TASK DESCRIPTION - As soon as the line containing "(369, 179) = (590, 242): turquoise" appears in the material below, start returning lines exactly, and end with the line containing "(630, 206) = (413, 367): pink".

MATERIAL FOR THIS TASK -
####
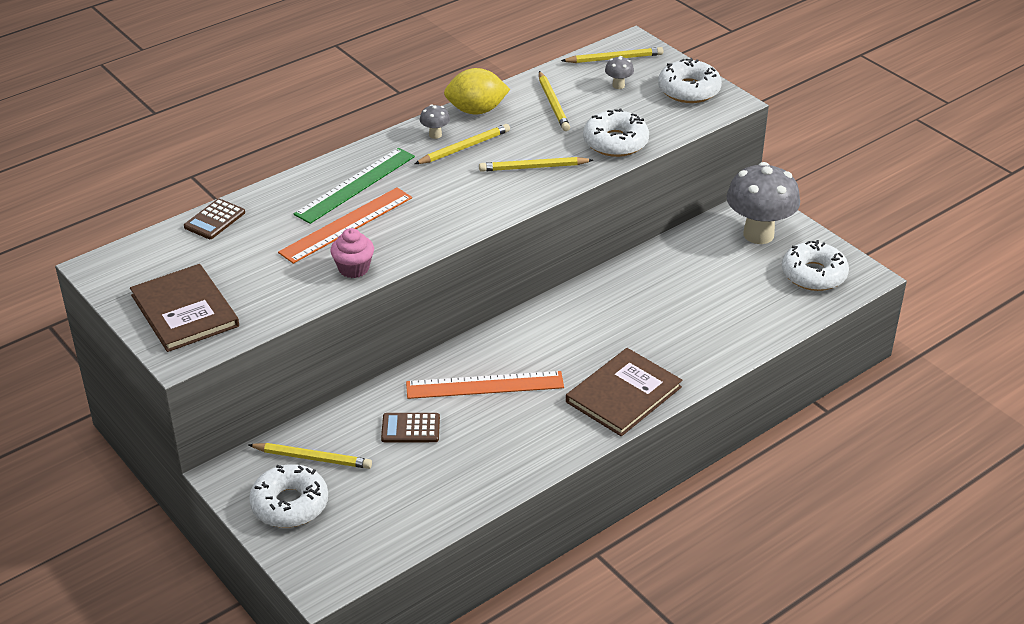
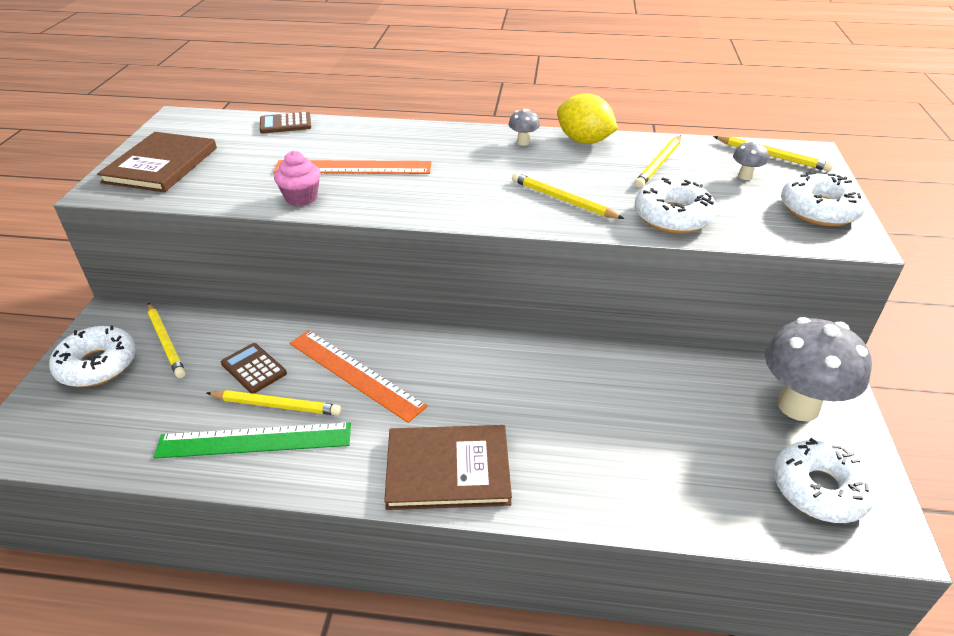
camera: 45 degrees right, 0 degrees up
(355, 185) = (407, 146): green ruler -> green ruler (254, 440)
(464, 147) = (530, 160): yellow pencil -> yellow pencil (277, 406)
####
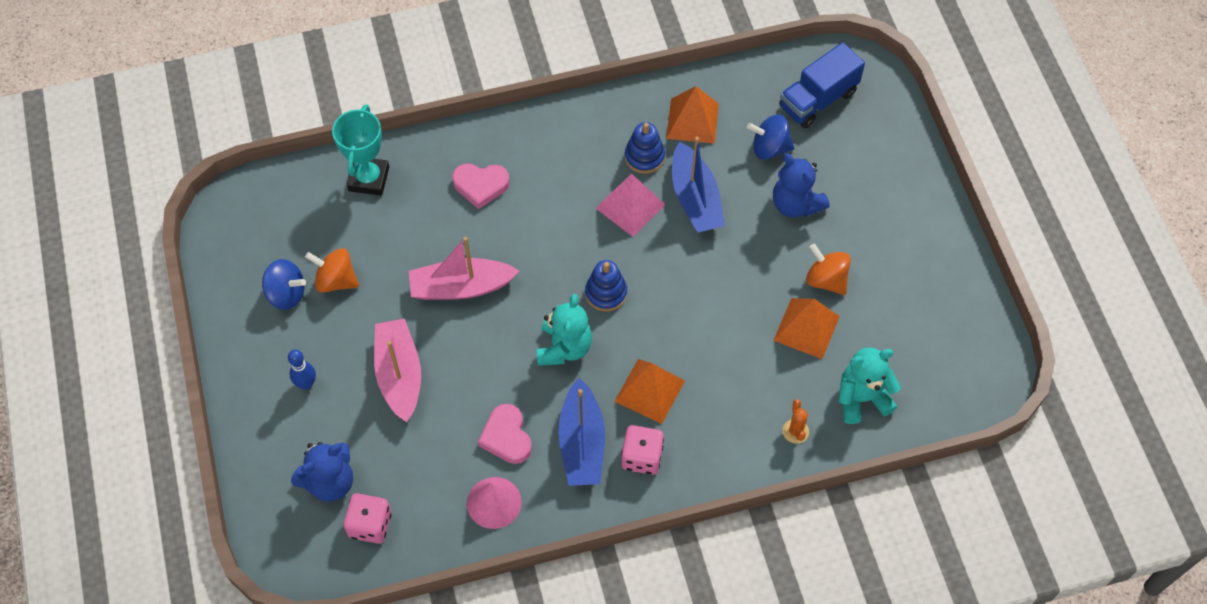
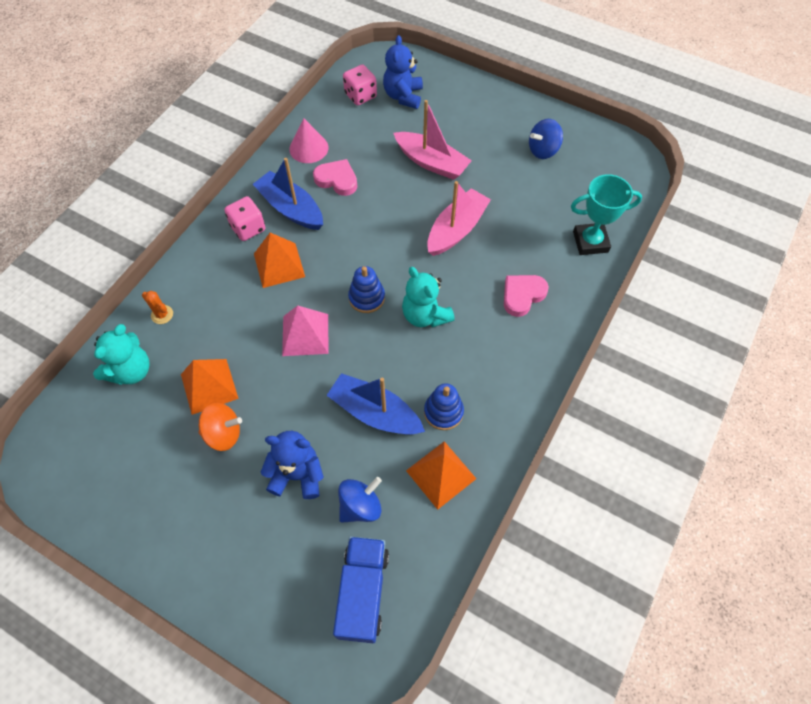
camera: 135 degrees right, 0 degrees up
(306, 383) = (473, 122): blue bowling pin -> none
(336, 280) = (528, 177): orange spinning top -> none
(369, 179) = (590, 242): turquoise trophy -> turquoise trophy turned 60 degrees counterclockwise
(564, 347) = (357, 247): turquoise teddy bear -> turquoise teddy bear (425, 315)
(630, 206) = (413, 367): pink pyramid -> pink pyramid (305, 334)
####
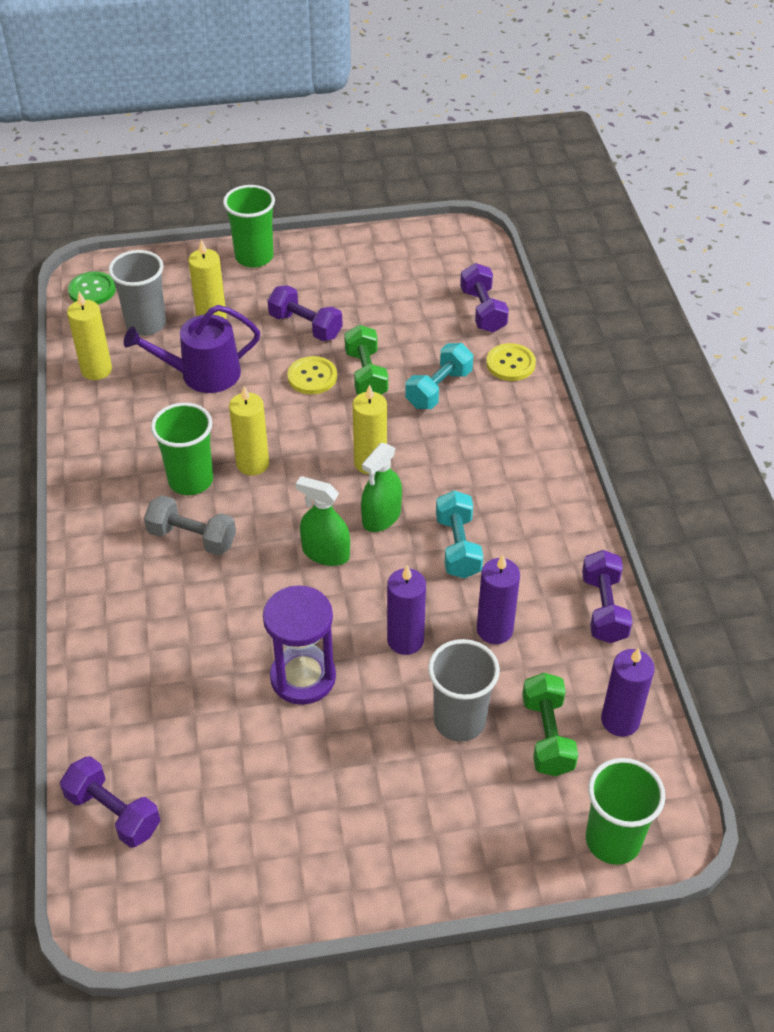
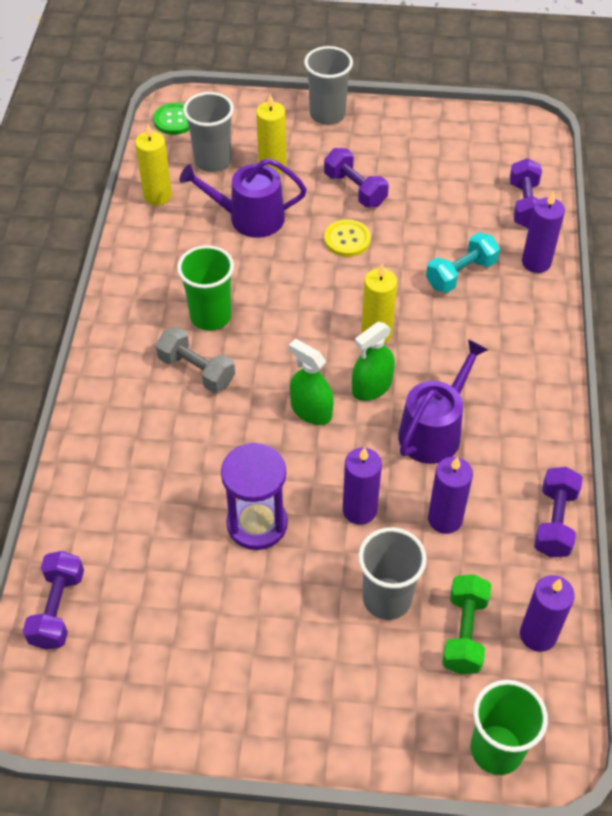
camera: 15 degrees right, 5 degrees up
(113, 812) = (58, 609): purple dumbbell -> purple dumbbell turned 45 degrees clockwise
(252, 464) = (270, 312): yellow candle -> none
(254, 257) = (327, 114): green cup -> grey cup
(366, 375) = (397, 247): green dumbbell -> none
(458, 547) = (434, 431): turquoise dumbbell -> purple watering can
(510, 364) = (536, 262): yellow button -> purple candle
####
ANSWER BELOW -
(369, 179) = (590, 242): turquoise trophy -> turquoise trophy turned 60 degrees counterclockwise
(564, 347) = (357, 247): turquoise teddy bear -> turquoise teddy bear (425, 315)
(630, 206) = (413, 367): pink pyramid -> pink pyramid (305, 334)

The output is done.